GOAL OF THE EXERCISE
The entries below are to be reproduced exactly, with their pictures omitted.

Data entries
[Start of section]

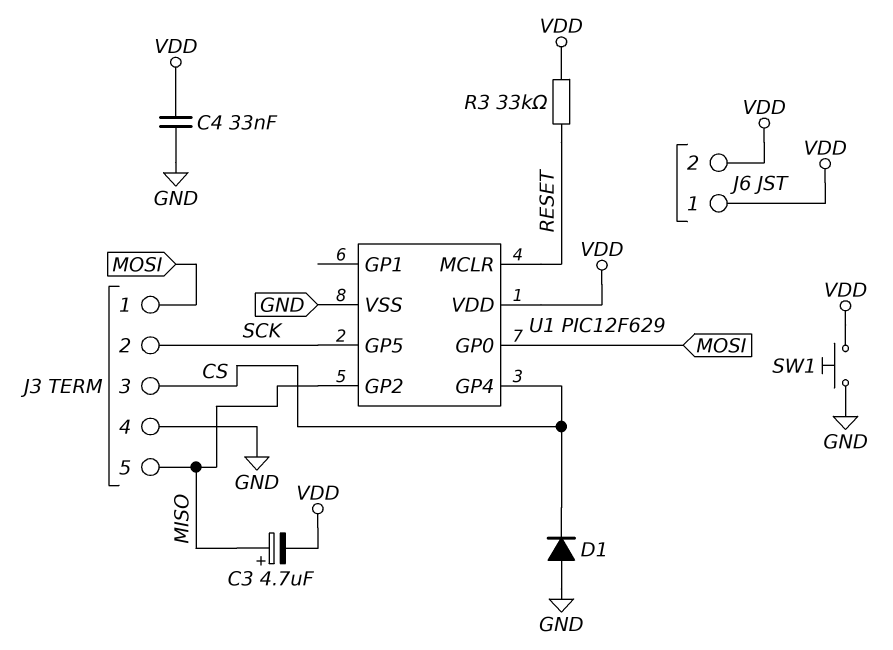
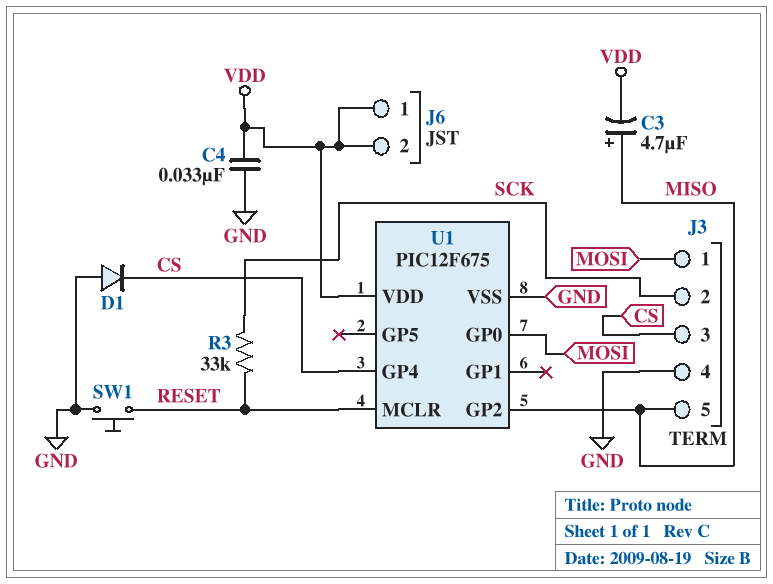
R3: 33k (RESET, VDD) -> 33k (RESET, SCK)
SW1: button (GND, VDD) -> button (GND, RESET)
U1: PIC12F629 -> PIC12F675
U1 pin GP5: SCK -> none

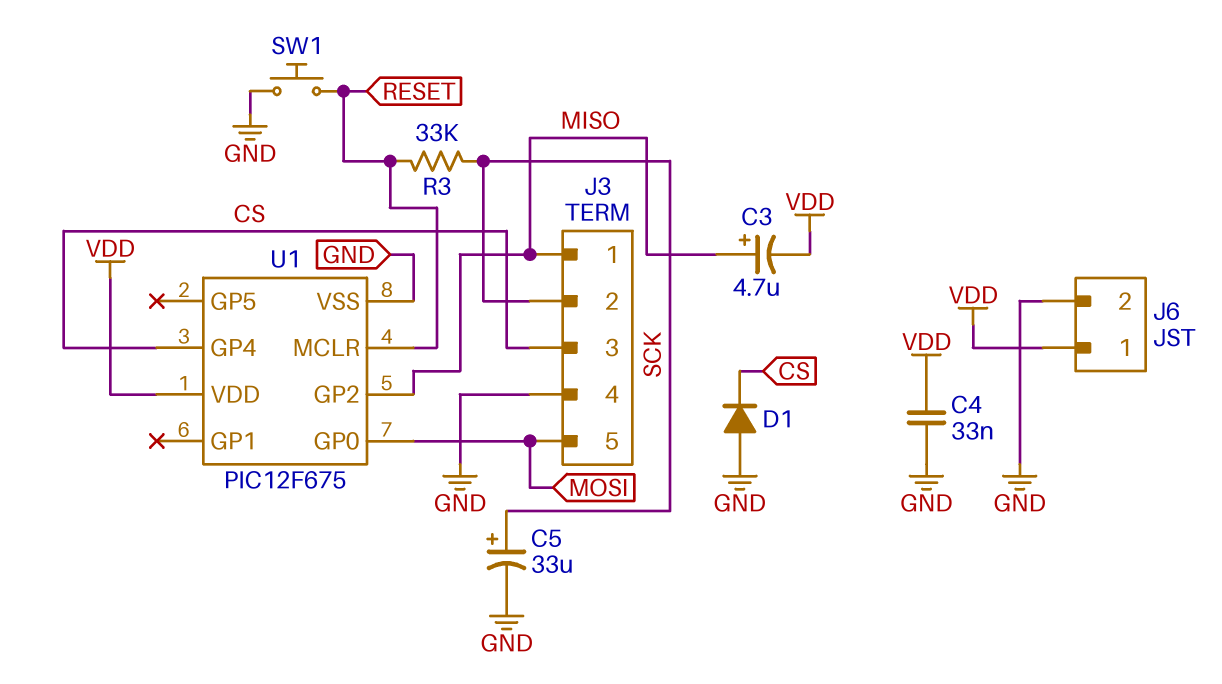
C5: none -> 33uF (plus SCK, minus GND)
J3 pin 1: MOSI -> MISO
J3 pin 5: MISO -> MOSI
J6 pin 2: VDD -> GND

[End of section]

RESPONSE TO THE TASK
R3: 33k (RESET, VDD) -> 33k (RESET, SCK)
SW1: button (GND, VDD) -> button (GND, RESET)
U1: PIC12F629 -> PIC12F675
U1 pin GP5: SCK -> none

C5: none -> 33uF (plus SCK, minus GND)
J3 pin 1: MOSI -> MISO
J3 pin 5: MISO -> MOSI
J6 pin 2: VDD -> GND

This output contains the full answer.